## Exercise
For the data below, transcribe the part that opens with the line containing "R10: none -> 5.1k (N004, N015)" and closes with the line containing "R5: 24k (N014, VCC) -> 24k (GND, VCC)", exactly and with no pictures.

Change detection outputs
--- START ---
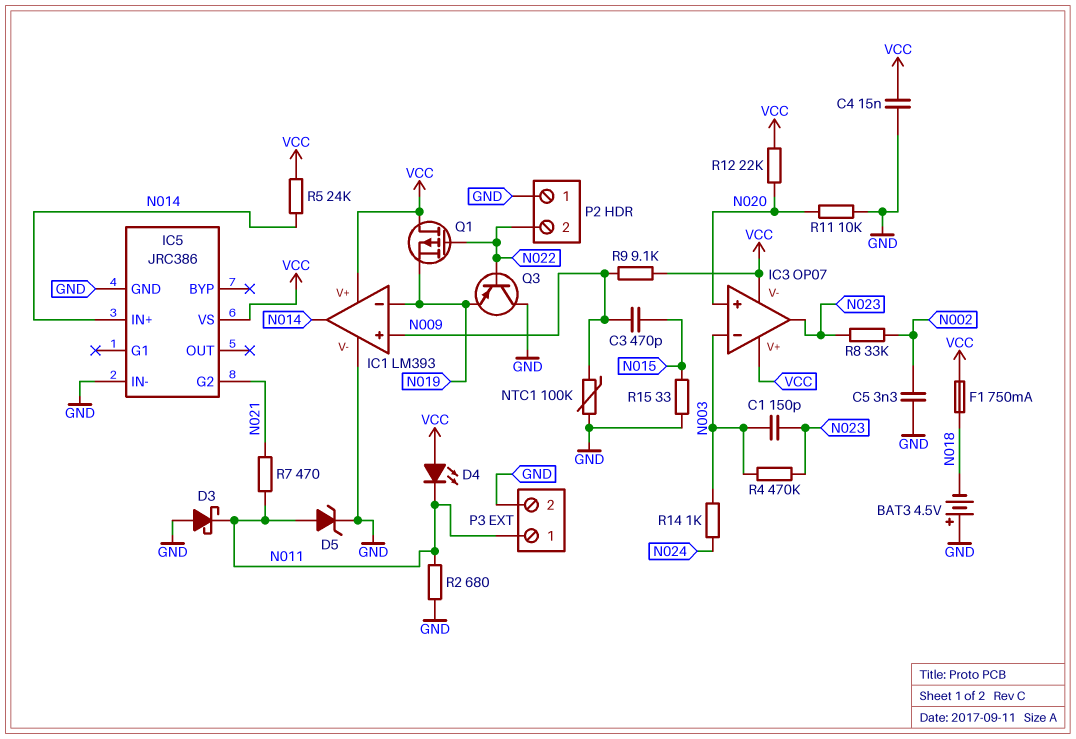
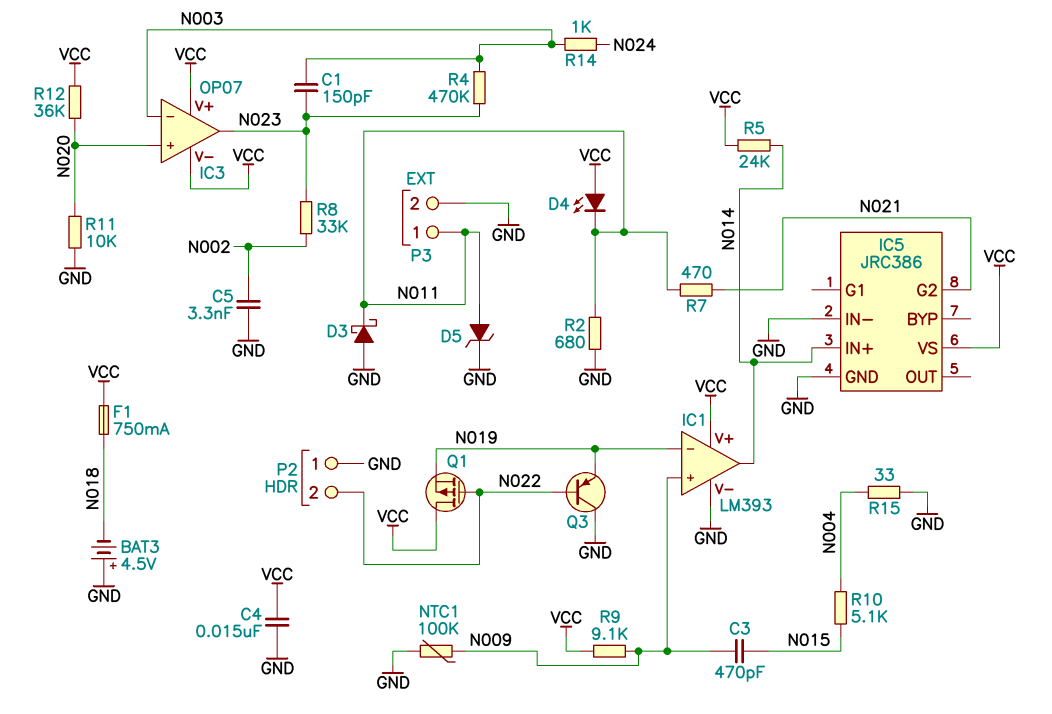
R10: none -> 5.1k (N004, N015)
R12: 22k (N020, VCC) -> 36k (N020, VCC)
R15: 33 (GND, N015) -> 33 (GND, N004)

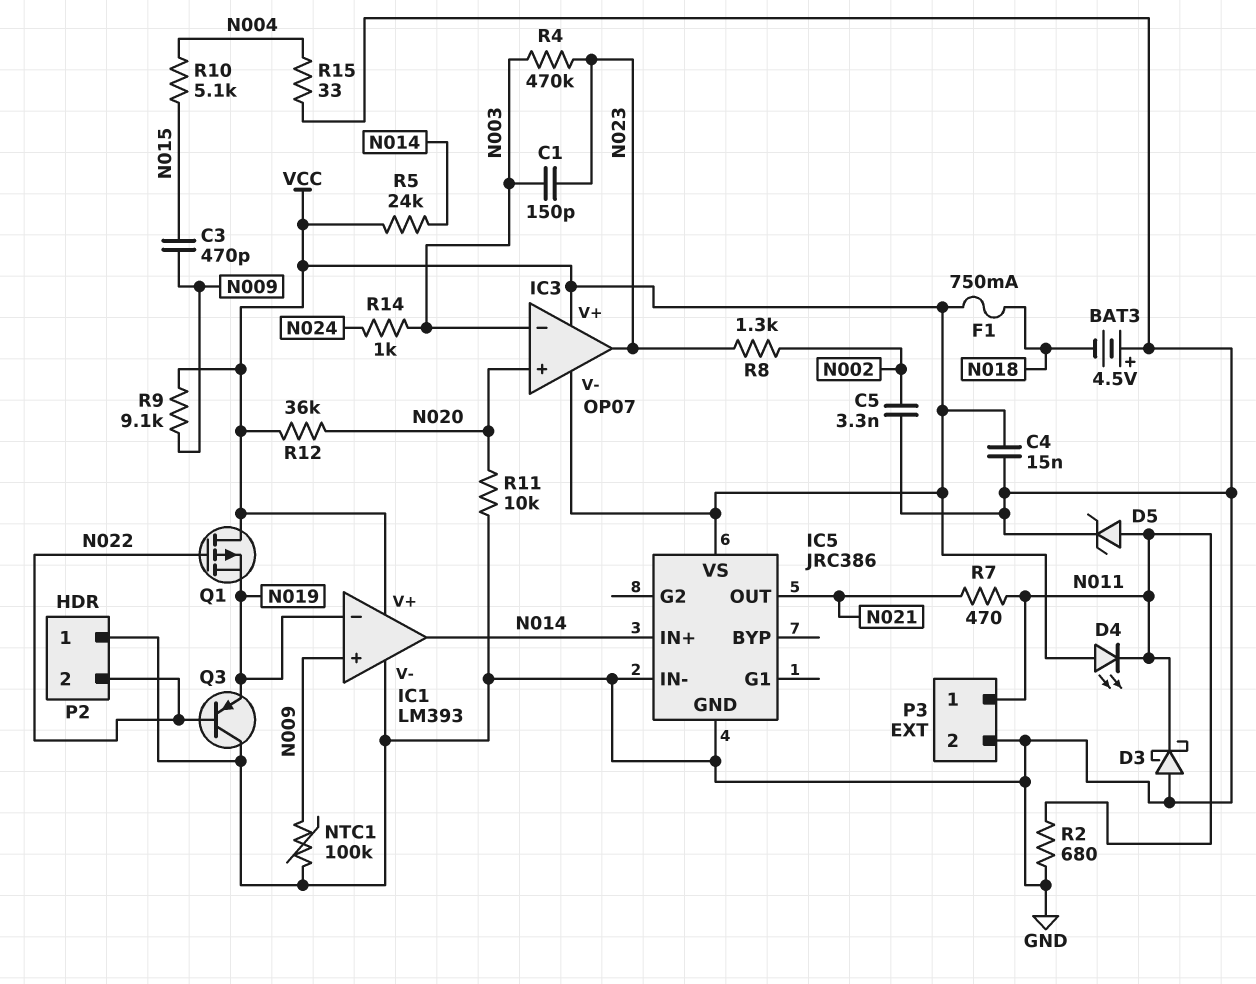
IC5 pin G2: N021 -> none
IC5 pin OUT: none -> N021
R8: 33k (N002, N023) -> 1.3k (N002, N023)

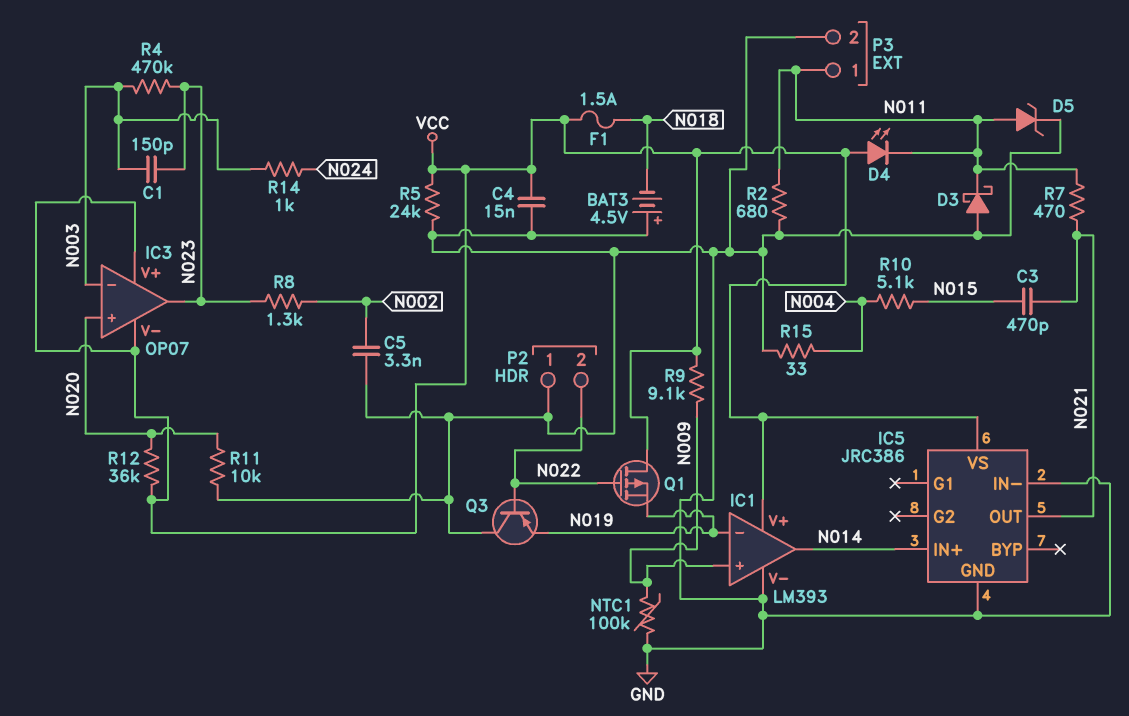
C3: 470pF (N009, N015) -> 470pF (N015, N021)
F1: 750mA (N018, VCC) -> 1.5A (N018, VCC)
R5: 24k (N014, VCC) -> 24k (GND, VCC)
--- END ---
--- START ---
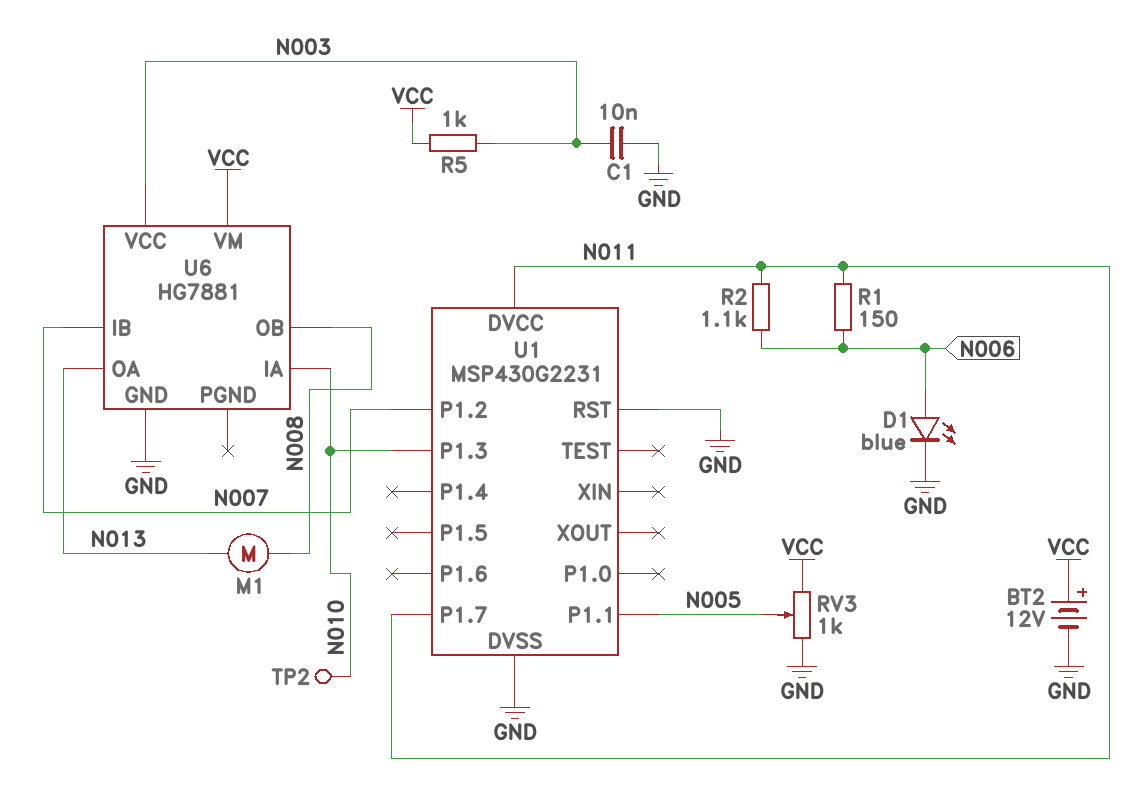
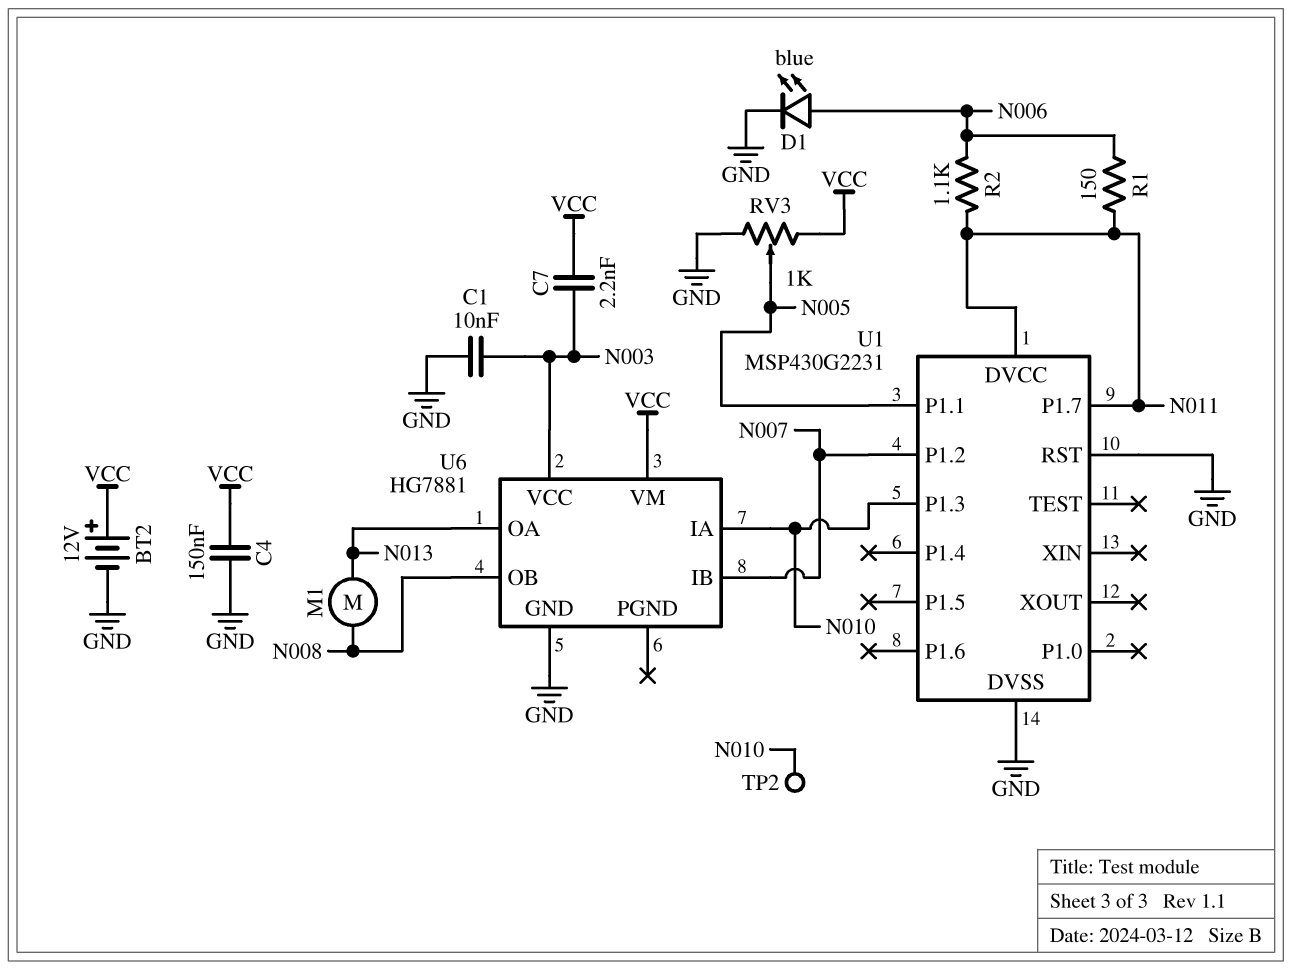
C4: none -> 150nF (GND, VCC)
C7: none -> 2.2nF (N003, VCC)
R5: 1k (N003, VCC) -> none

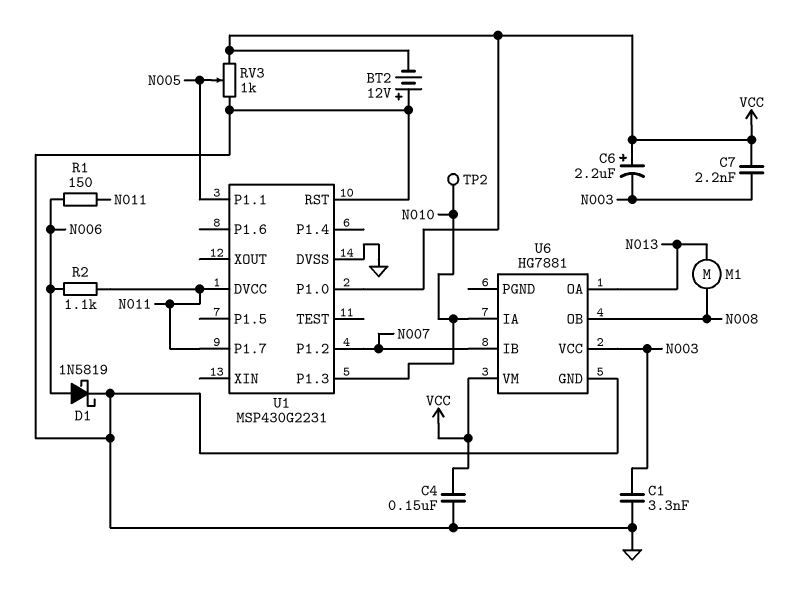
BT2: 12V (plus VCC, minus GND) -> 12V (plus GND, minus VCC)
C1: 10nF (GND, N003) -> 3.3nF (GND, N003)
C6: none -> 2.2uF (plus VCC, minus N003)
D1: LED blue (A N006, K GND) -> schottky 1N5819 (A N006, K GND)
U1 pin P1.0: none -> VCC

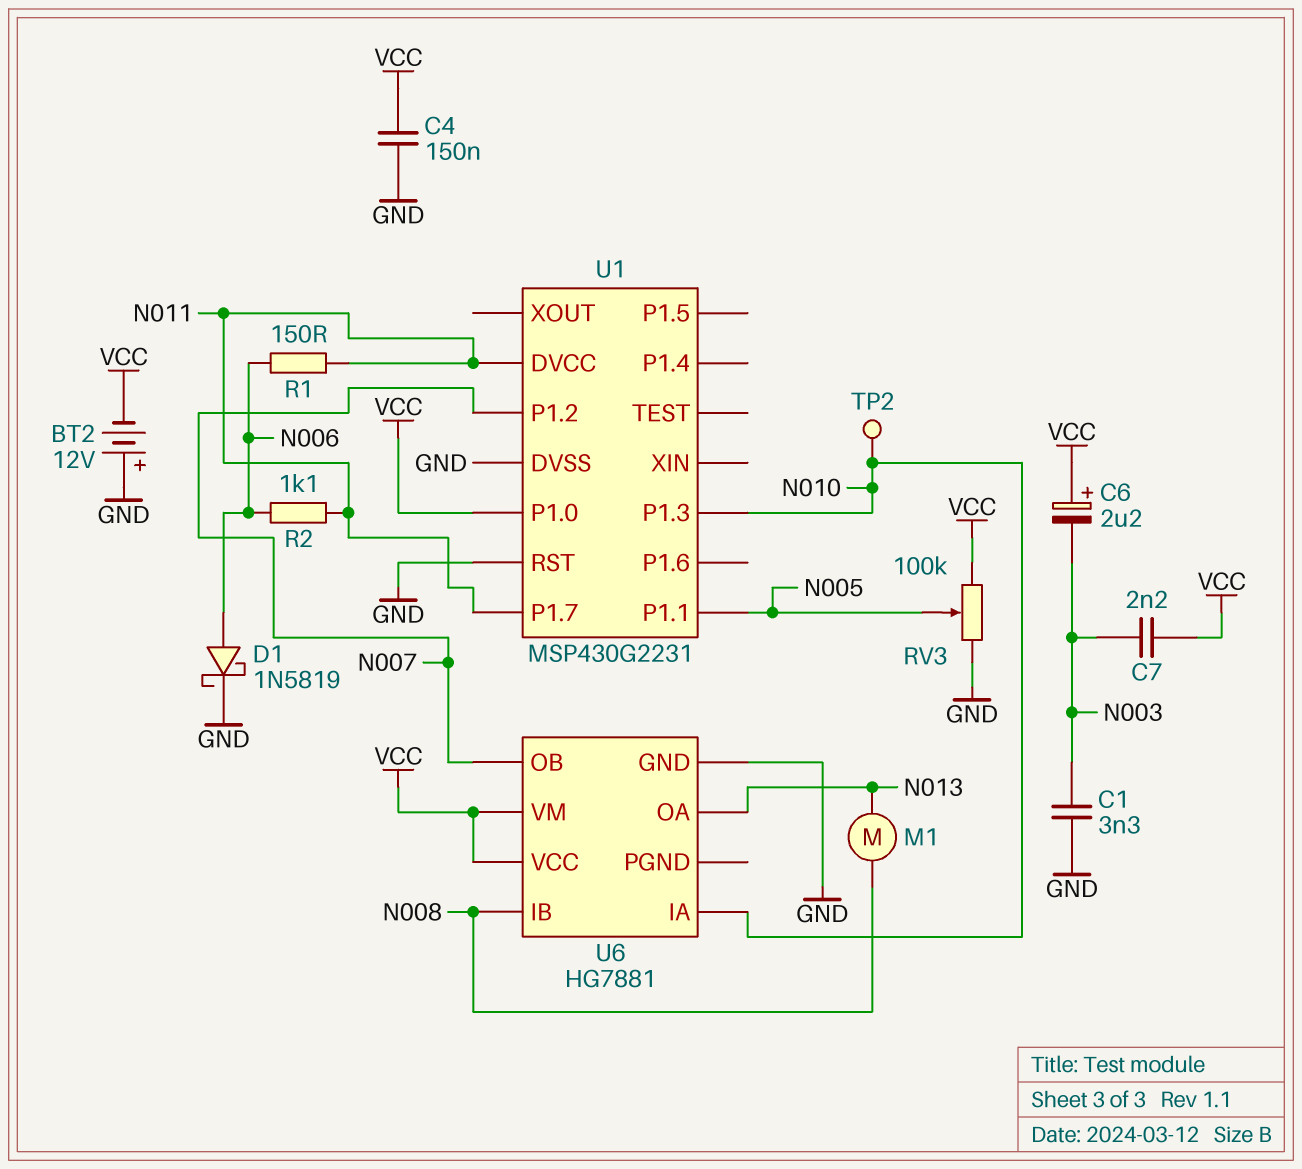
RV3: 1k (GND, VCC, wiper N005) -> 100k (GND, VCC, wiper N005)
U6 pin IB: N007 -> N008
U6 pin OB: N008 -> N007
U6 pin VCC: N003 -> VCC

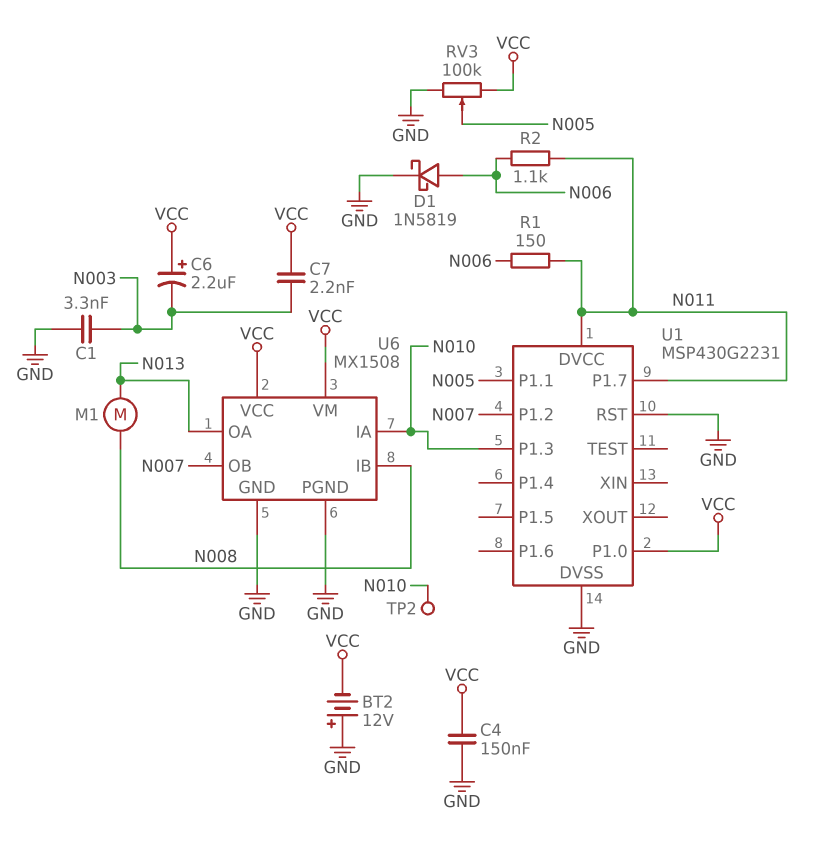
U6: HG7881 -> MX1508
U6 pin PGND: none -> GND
--- END ---
## Exercise solution
R10: none -> 5.1k (N004, N015)
R12: 22k (N020, VCC) -> 36k (N020, VCC)
R15: 33 (GND, N015) -> 33 (GND, N004)

IC5 pin G2: N021 -> none
IC5 pin OUT: none -> N021
R8: 33k (N002, N023) -> 1.3k (N002, N023)

C3: 470pF (N009, N015) -> 470pF (N015, N021)
F1: 750mA (N018, VCC) -> 1.5A (N018, VCC)
R5: 24k (N014, VCC) -> 24k (GND, VCC)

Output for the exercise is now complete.